◆ **Materials provided**
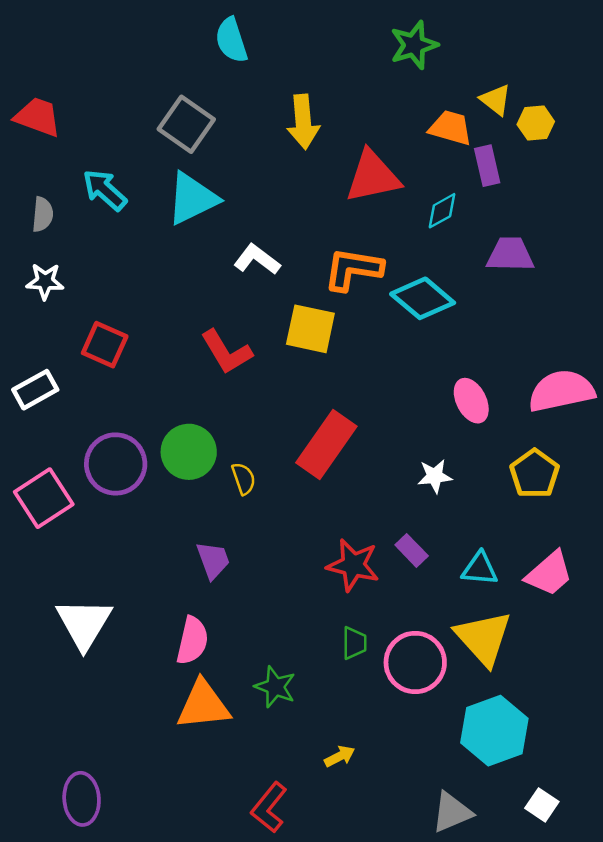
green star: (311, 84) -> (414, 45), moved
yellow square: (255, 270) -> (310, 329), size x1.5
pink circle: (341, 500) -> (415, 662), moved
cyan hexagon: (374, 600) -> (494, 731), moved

* * *

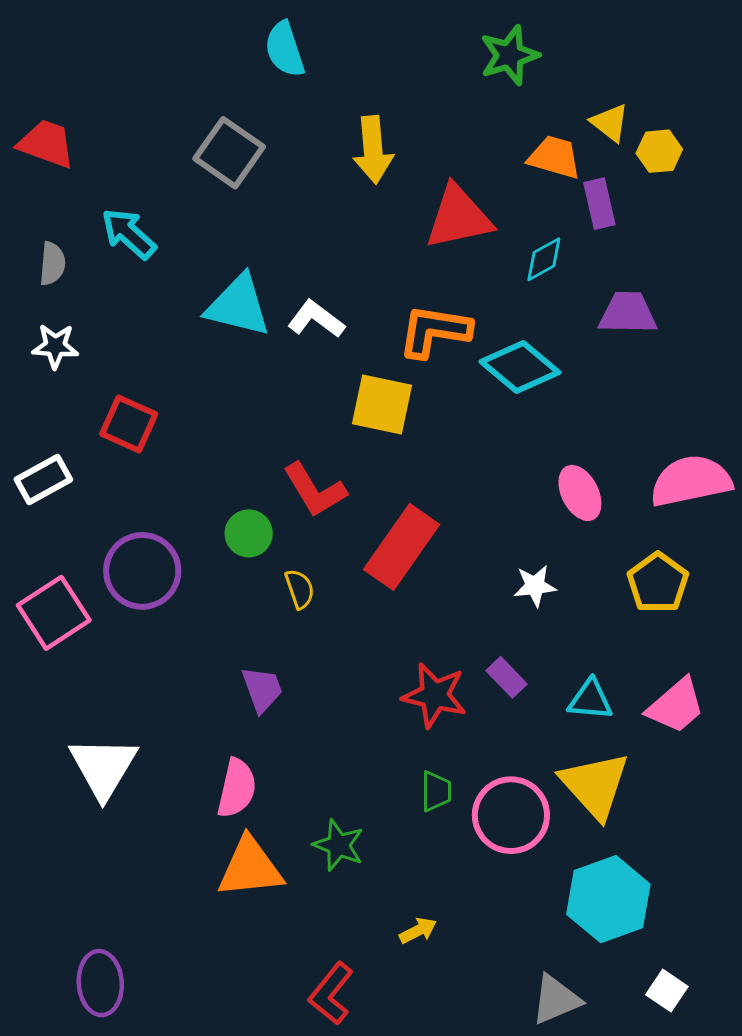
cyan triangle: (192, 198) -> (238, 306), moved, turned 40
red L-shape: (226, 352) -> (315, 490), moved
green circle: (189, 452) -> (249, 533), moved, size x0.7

◆ **Assignment**
Scan the records for the string "moved" and report each line where it occurs.

◆ **Solution for this problem**
green star: (311, 84) -> (414, 45), moved
pink circle: (341, 500) -> (415, 662), moved
cyan hexagon: (374, 600) -> (494, 731), moved
cyan triangle: (192, 198) -> (238, 306), moved, turned 40
red L-shape: (226, 352) -> (315, 490), moved
green circle: (189, 452) -> (249, 533), moved, size x0.7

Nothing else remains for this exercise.